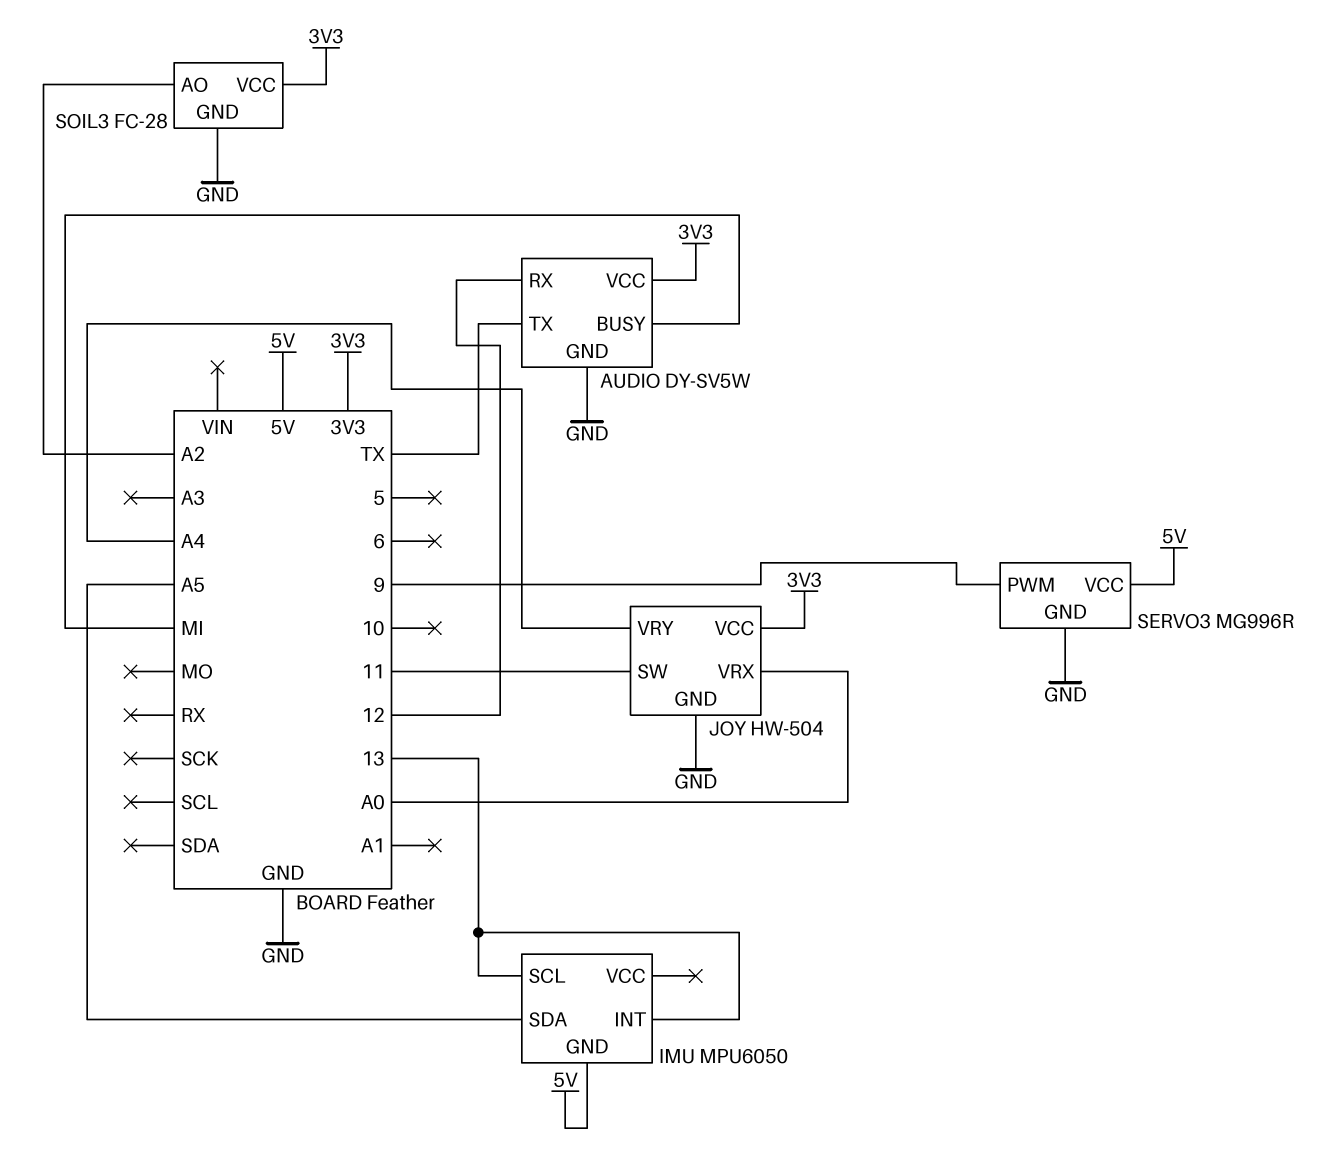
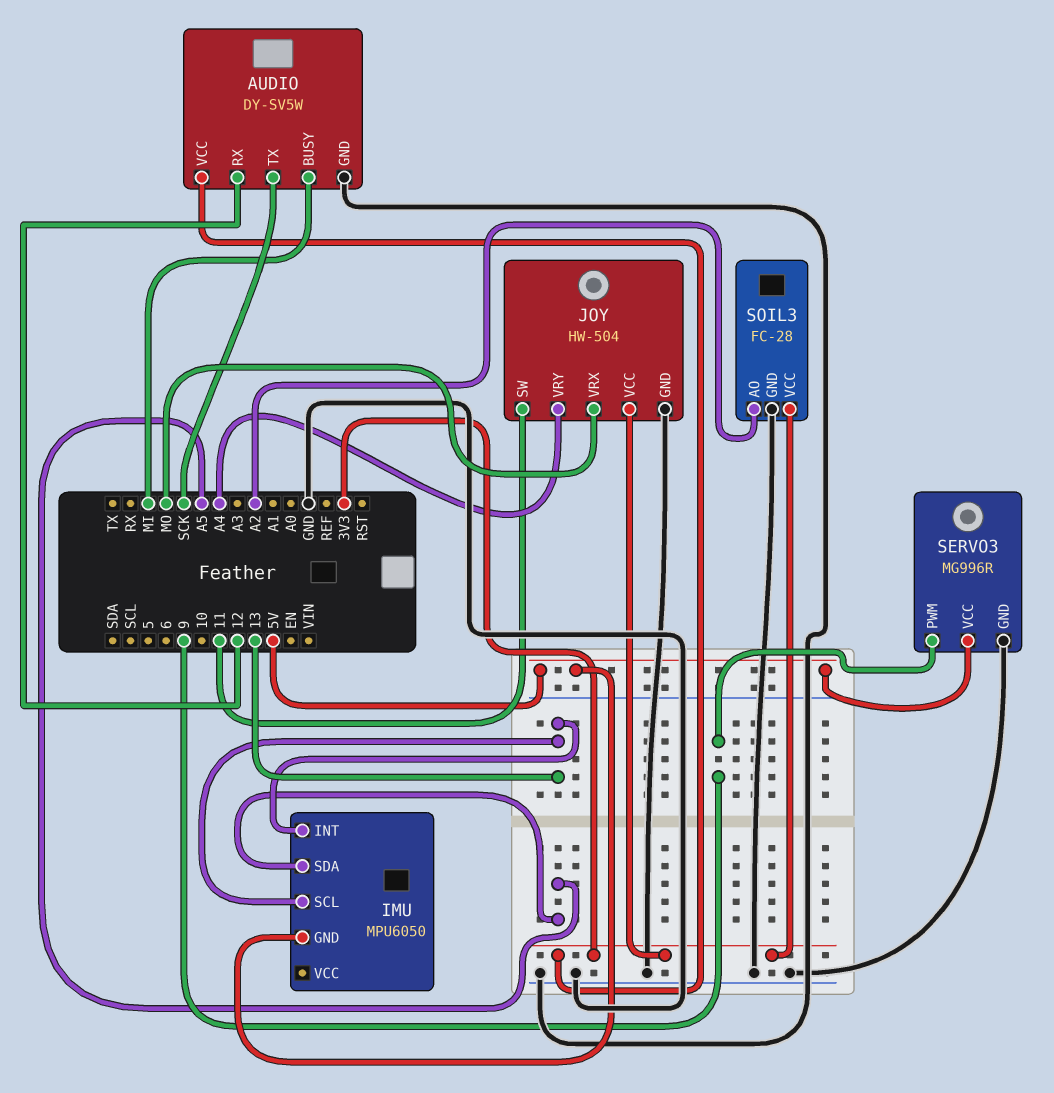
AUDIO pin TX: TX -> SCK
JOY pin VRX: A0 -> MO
* * *
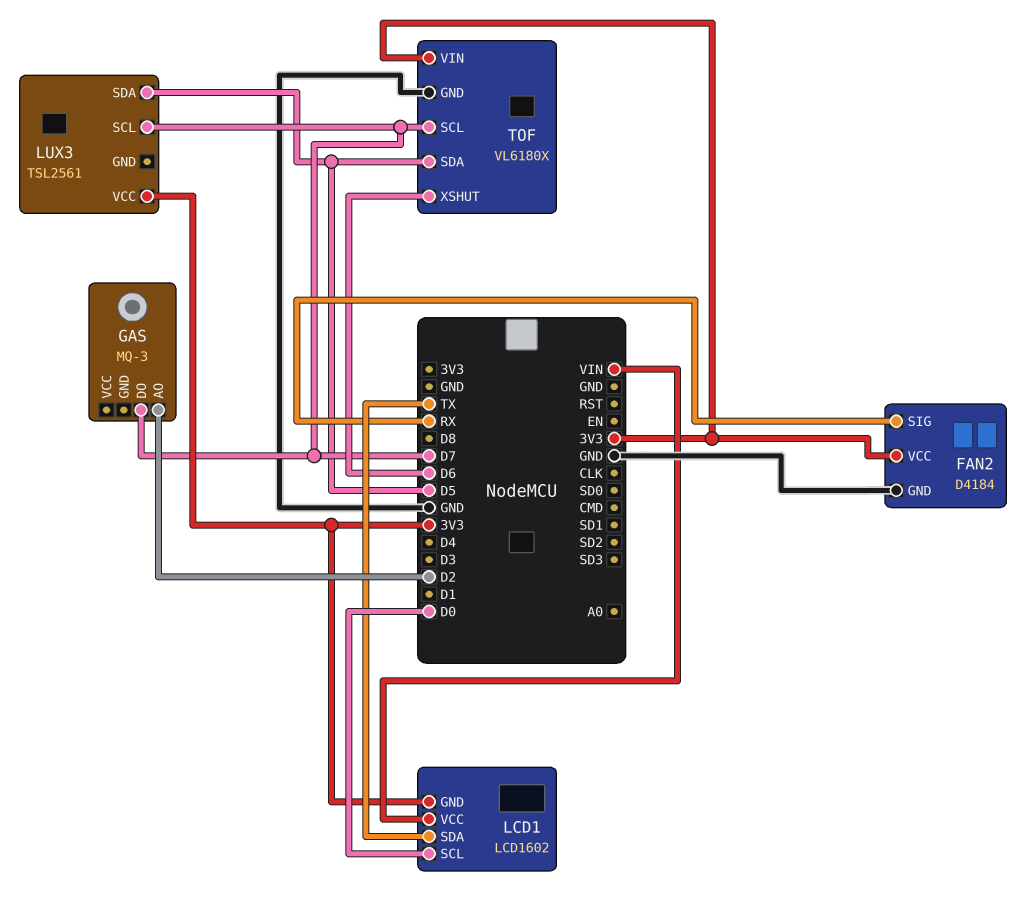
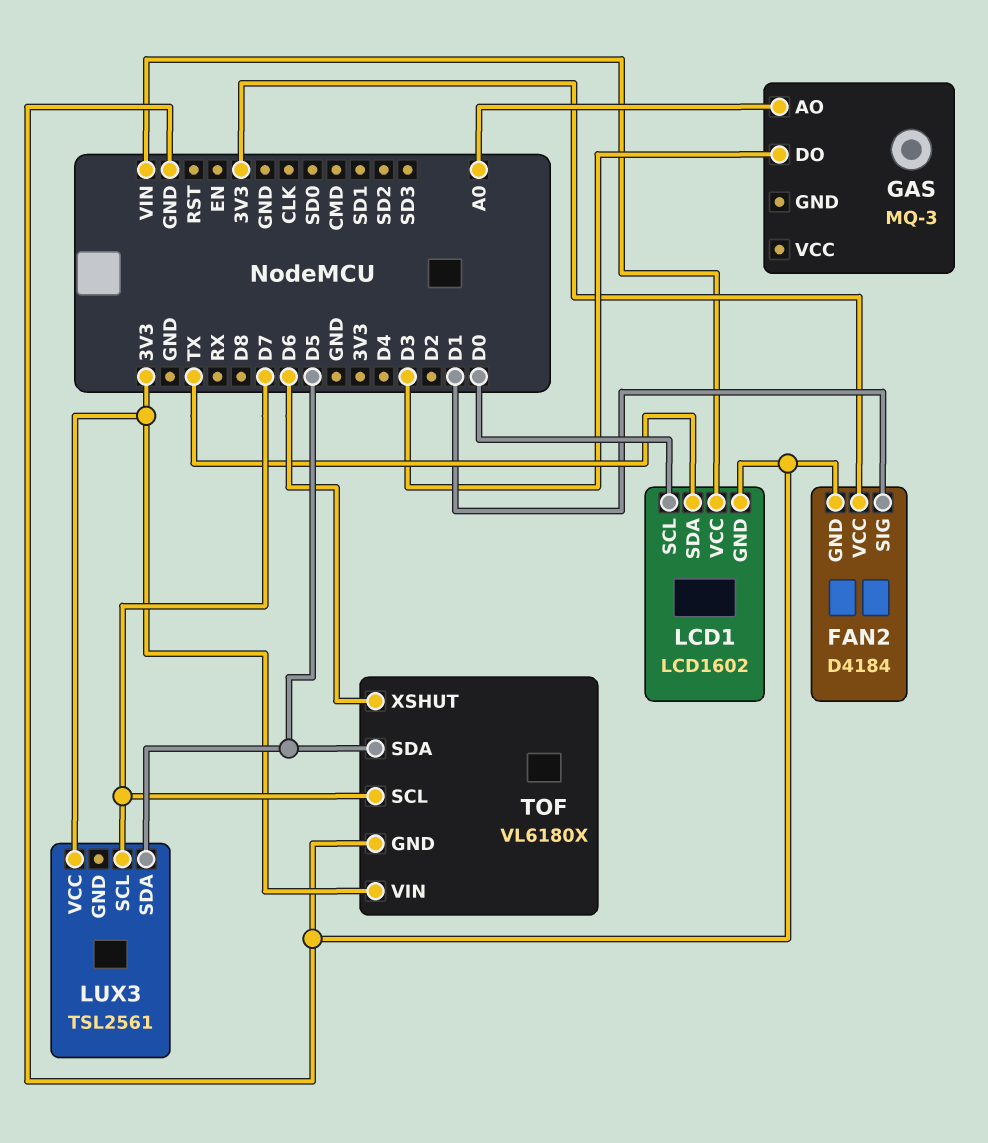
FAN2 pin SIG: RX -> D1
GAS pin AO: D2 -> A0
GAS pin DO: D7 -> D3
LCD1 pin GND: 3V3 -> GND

◆ **Description of the task**:
Look back at the entries above. Retype the line with "FAN2 pin SIG: RX -> D1", the line with "LCD1 pin GND: 3V3 -> GND", and all lines in between.

◆ **Solution**:
FAN2 pin SIG: RX -> D1
GAS pin AO: D2 -> A0
GAS pin DO: D7 -> D3
LCD1 pin GND: 3V3 -> GND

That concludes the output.